Instructions to follow =
Each line in the records below that has the word "plus" should be copied.

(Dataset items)
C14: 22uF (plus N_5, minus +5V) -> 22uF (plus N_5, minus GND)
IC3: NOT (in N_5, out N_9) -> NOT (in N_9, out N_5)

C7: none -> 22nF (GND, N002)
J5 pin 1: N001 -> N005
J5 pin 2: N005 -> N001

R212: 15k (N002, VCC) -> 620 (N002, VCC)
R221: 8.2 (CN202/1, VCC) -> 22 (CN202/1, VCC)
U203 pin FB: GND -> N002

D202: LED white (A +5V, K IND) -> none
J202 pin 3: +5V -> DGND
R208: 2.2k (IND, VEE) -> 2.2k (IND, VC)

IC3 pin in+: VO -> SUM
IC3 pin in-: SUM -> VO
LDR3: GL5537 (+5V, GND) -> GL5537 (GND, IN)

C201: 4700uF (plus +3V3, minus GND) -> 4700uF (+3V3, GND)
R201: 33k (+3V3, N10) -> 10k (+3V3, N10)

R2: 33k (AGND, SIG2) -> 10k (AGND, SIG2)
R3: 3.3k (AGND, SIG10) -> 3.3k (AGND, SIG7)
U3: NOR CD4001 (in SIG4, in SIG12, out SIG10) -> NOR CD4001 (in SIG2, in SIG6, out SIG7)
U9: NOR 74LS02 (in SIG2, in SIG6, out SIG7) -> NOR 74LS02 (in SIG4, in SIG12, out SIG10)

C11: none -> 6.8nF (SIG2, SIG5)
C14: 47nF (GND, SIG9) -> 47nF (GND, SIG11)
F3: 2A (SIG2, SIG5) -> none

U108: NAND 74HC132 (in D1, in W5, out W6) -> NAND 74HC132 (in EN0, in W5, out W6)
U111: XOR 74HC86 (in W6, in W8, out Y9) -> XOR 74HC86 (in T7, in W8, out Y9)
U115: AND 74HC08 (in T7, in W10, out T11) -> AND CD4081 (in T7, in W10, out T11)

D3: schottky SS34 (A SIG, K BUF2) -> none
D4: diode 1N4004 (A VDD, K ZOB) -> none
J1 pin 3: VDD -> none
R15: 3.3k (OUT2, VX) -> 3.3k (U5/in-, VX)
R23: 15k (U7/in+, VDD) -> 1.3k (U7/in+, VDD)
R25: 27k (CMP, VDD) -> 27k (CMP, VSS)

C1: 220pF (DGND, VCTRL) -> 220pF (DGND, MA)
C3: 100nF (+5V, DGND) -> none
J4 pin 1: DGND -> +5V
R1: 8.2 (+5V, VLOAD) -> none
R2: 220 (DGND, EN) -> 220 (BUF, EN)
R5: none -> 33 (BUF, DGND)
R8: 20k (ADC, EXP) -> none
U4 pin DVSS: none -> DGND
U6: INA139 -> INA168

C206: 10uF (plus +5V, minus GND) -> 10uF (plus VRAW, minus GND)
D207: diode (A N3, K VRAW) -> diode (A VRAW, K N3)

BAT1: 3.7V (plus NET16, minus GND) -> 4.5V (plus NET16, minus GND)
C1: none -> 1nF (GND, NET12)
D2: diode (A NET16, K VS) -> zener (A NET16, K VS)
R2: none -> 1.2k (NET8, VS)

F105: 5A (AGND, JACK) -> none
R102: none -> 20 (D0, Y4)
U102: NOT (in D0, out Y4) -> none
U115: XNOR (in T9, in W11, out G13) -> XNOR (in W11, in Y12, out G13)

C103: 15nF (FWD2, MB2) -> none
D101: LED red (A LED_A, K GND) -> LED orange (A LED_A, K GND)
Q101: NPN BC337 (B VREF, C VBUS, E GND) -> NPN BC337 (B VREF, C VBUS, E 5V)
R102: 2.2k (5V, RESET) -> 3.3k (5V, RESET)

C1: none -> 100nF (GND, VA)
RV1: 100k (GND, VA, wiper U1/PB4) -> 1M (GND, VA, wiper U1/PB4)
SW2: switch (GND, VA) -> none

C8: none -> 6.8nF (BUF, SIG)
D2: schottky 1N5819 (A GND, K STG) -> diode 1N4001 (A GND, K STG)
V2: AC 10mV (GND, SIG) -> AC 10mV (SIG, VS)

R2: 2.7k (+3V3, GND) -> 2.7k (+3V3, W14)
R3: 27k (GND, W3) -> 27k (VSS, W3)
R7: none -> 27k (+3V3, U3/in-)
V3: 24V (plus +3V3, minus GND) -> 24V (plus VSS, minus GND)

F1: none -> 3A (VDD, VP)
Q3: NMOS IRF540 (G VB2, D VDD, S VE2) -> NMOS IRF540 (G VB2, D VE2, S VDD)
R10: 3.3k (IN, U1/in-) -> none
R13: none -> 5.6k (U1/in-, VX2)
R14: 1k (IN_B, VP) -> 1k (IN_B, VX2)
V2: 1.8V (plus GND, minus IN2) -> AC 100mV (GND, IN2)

Answer for the task =
C14: 22uF (plus N_5, minus +5V) -> 22uF (plus N_5, minus GND)
C201: 4700uF (plus +3V3, minus GND) -> 4700uF (+3V3, GND)
C206: 10uF (plus +5V, minus GND) -> 10uF (plus VRAW, minus GND)
BAT1: 3.7V (plus NET16, minus GND) -> 4.5V (plus NET16, minus GND)
V3: 24V (plus +3V3, minus GND) -> 24V (plus VSS, minus GND)
V2: 1.8V (plus GND, minus IN2) -> AC 100mV (GND, IN2)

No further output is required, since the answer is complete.